- What the exercise asks -
Copy each line below exactly and leave the pictures out.

· · · ·

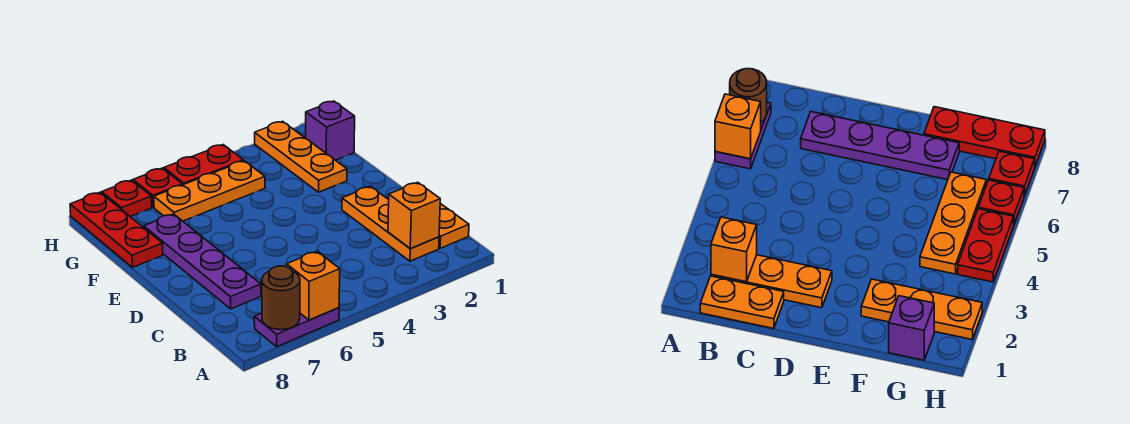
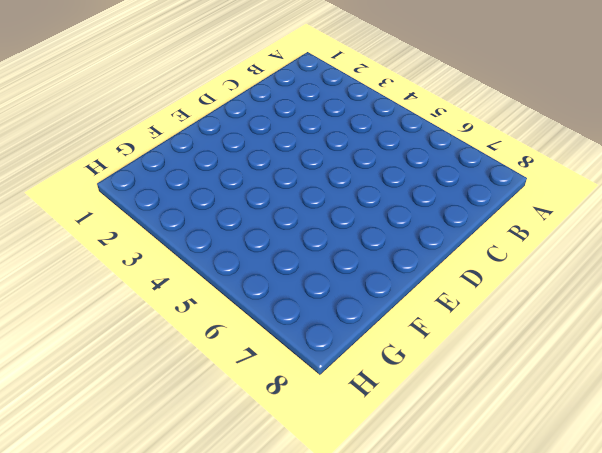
none -> purple plate A6:A7 level 1
none -> orange plate B1:C1 level 1
none -> orange plate B2:D2 level 1

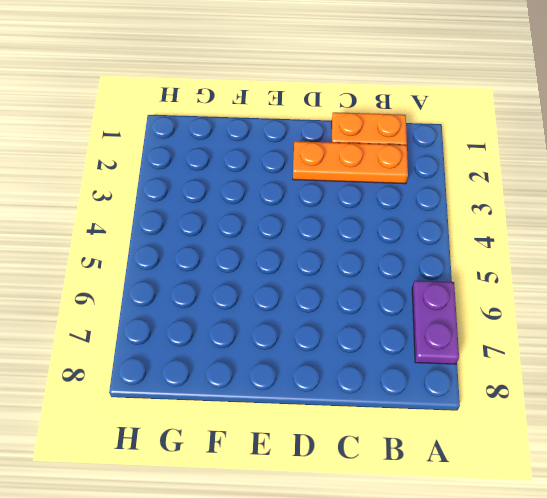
none -> purple plate C7:F7 level 1
none -> orange plate F2:H2 level 1
none -> red plate F8:H8 level 1

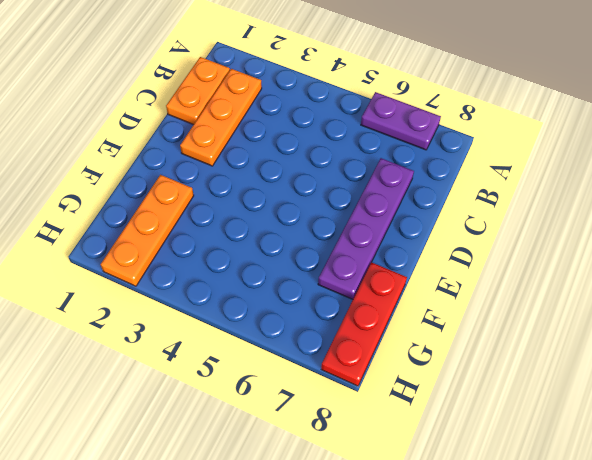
none -> purple brick G1 level 1
none -> orange plate G4:G6 level 1
none -> red plate H4:H5 level 1

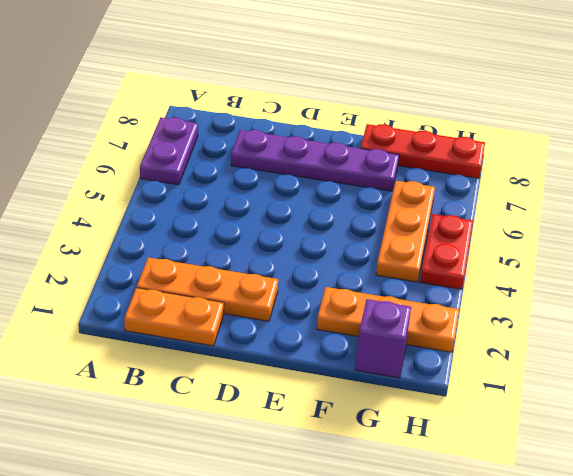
none -> red plate H6 level 1
none -> red plate H7 level 1
none -> orange brick A6 level 2

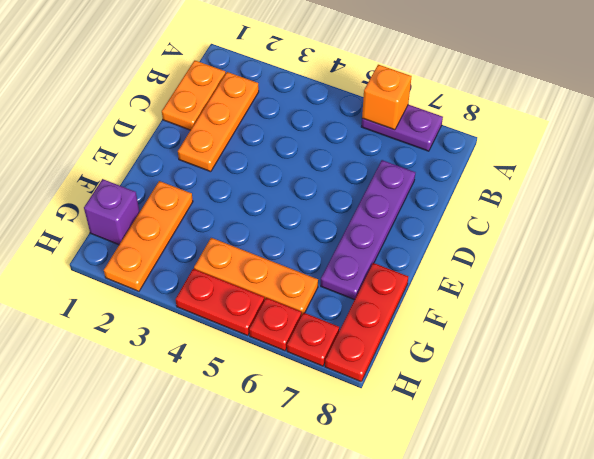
none -> brown round brick A7 level 2
none -> orange brick B2 level 2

· · · ·

- Expected answer -
none -> purple plate A6:A7 level 1
none -> orange plate B1:C1 level 1
none -> orange plate B2:D2 level 1

none -> purple plate C7:F7 level 1
none -> orange plate F2:H2 level 1
none -> red plate F8:H8 level 1

none -> purple brick G1 level 1
none -> orange plate G4:G6 level 1
none -> red plate H4:H5 level 1

none -> red plate H6 level 1
none -> red plate H7 level 1
none -> orange brick A6 level 2

none -> brown round brick A7 level 2
none -> orange brick B2 level 2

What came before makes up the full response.